-- begin --
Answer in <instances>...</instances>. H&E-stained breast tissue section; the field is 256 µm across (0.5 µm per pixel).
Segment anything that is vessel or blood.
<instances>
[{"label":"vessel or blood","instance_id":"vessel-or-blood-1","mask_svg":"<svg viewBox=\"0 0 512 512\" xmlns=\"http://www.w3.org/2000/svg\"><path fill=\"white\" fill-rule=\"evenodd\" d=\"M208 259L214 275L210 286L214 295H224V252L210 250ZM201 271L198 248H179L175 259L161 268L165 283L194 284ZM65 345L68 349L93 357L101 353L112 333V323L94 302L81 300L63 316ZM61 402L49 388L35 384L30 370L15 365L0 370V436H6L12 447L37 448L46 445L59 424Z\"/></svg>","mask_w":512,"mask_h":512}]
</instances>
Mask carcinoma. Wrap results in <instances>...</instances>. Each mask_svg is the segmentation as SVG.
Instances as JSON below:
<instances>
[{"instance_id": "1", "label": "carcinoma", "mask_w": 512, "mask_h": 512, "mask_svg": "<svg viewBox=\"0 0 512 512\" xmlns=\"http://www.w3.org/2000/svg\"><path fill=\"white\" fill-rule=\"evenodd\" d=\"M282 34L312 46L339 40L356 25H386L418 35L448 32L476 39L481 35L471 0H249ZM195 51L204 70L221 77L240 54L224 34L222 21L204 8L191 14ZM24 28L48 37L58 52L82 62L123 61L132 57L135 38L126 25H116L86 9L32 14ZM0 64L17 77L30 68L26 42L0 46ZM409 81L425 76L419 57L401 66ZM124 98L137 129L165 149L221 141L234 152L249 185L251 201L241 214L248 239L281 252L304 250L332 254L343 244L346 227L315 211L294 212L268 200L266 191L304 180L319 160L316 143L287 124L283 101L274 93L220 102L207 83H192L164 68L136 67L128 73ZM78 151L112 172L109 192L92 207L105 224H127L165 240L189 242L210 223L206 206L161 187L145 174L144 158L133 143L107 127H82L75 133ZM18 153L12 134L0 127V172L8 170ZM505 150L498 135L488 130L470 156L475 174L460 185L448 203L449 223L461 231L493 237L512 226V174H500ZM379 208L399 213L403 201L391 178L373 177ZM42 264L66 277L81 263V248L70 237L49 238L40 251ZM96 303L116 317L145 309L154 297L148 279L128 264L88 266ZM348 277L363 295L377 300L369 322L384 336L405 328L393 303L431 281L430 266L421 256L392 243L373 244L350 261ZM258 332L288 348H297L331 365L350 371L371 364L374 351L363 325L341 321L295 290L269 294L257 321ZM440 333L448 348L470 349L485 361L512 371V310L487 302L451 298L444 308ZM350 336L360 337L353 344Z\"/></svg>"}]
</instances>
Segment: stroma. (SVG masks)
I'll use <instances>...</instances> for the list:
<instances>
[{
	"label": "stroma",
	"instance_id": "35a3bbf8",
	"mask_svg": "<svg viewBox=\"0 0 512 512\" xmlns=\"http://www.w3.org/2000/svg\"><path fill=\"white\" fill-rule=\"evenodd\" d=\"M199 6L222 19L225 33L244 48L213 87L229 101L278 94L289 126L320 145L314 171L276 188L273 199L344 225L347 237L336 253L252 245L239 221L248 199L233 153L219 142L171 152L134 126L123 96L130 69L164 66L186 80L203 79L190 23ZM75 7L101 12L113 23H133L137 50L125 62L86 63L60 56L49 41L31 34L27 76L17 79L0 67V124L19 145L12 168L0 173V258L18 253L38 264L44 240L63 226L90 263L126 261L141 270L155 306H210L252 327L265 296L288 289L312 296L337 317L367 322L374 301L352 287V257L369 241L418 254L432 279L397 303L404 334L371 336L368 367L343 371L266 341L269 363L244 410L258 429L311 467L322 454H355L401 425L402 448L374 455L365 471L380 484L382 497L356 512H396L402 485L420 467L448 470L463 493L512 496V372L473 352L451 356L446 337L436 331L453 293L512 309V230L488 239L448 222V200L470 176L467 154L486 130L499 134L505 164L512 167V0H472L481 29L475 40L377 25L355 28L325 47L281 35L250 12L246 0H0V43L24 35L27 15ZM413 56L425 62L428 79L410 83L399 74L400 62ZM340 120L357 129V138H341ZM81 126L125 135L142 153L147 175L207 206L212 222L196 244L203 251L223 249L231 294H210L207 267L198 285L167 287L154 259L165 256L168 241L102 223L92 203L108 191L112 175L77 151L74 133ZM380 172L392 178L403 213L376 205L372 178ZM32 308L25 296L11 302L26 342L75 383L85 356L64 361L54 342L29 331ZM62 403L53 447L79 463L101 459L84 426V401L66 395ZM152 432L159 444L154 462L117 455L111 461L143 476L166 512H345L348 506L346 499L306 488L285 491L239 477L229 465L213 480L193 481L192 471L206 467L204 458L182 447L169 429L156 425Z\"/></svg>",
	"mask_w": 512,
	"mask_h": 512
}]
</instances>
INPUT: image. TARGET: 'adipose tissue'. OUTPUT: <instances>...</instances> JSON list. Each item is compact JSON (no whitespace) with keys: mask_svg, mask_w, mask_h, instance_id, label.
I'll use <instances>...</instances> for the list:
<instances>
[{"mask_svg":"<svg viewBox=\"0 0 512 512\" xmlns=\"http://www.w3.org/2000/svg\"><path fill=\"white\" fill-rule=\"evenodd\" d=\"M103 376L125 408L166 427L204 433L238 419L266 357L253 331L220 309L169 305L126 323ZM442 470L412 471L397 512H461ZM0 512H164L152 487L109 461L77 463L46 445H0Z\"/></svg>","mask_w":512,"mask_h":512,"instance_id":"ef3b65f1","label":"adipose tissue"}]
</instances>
-- end --
- [THE TASK] Establish how many lines of the records contain the string "tissue" and state that number without elaboration.

- [WORKED ANSWER] 3